Exercise description
Without changing a word, repeat the data, and include no pictures.

The data
-*-*-

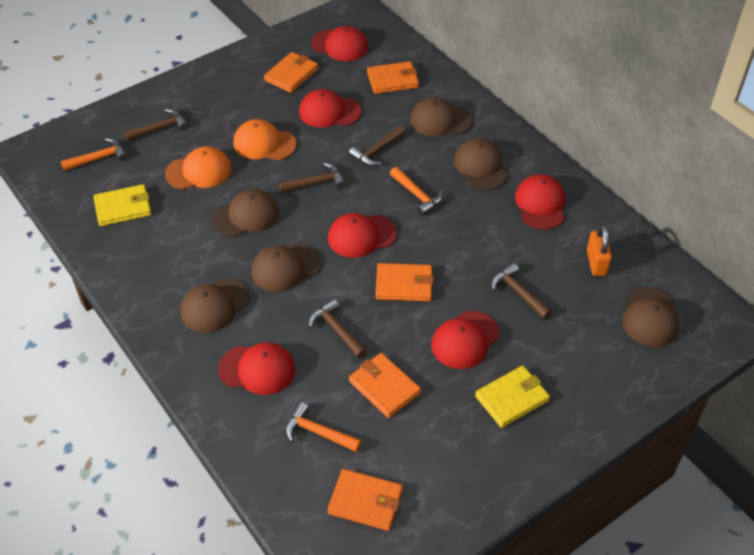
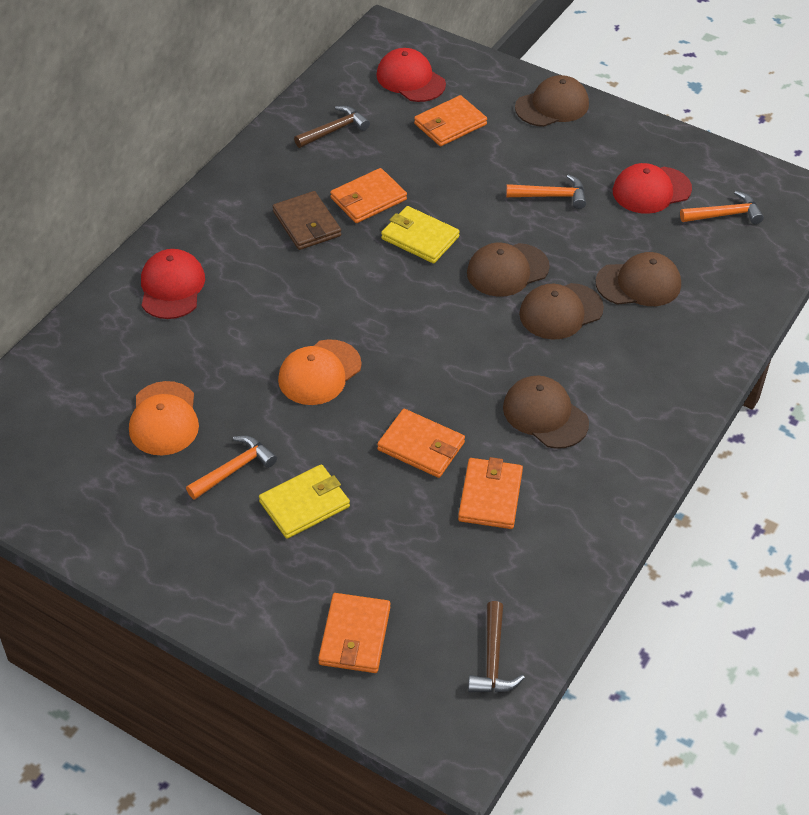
brown cap: 6 -> 5
brown hammer: 5 -> 2
brown wallet: 0 -> 1
orange padlock: 1 -> 0
red cap: 6 -> 3

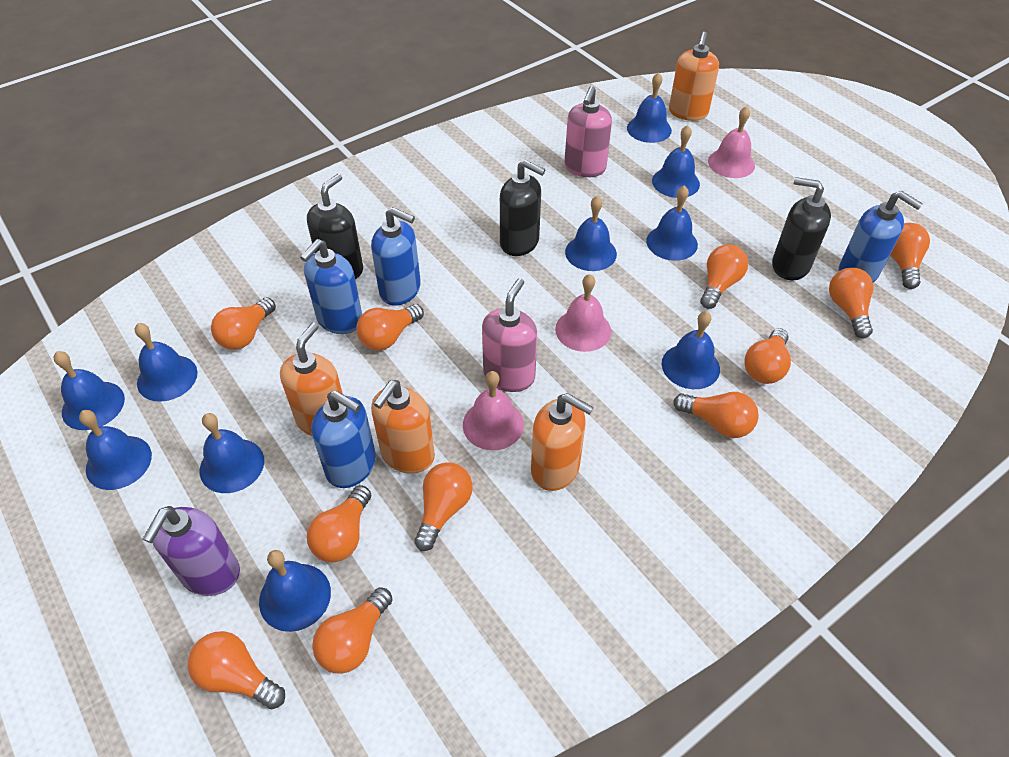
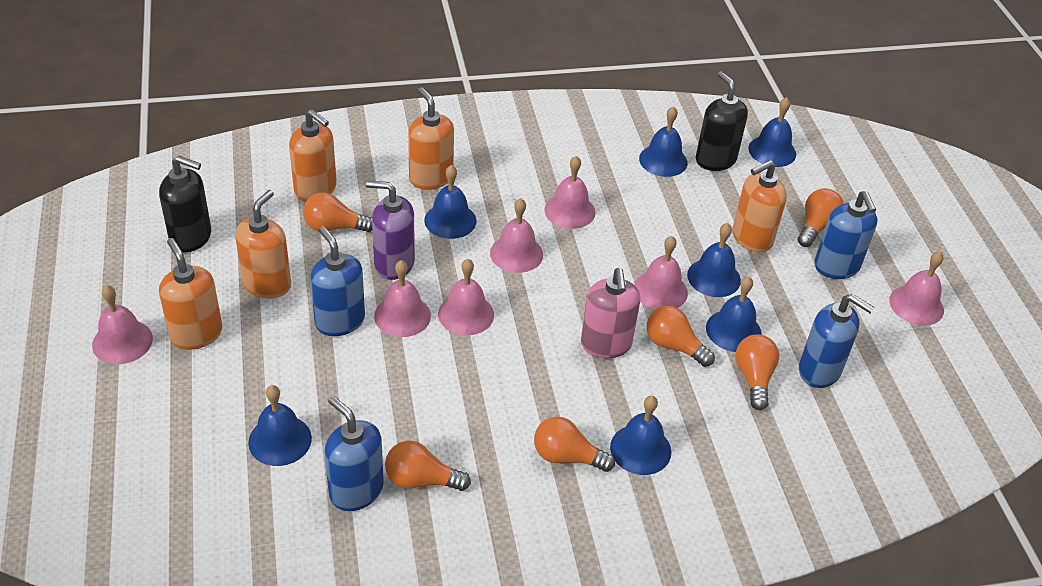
black soap dispenser: 3 -> 2
blue bell: 10 -> 7
orange light bulb: 11 -> 6
orange soap dispenser: 4 -> 5
pink bell: 3 -> 7
pink soap dispenser: 2 -> 1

-*-*-

Solved problem
brown cap: 6 -> 5
brown hammer: 5 -> 2
brown wallet: 0 -> 1
orange padlock: 1 -> 0
red cap: 6 -> 3

black soap dispenser: 3 -> 2
blue bell: 10 -> 7
orange light bulb: 11 -> 6
orange soap dispenser: 4 -> 5
pink bell: 3 -> 7
pink soap dispenser: 2 -> 1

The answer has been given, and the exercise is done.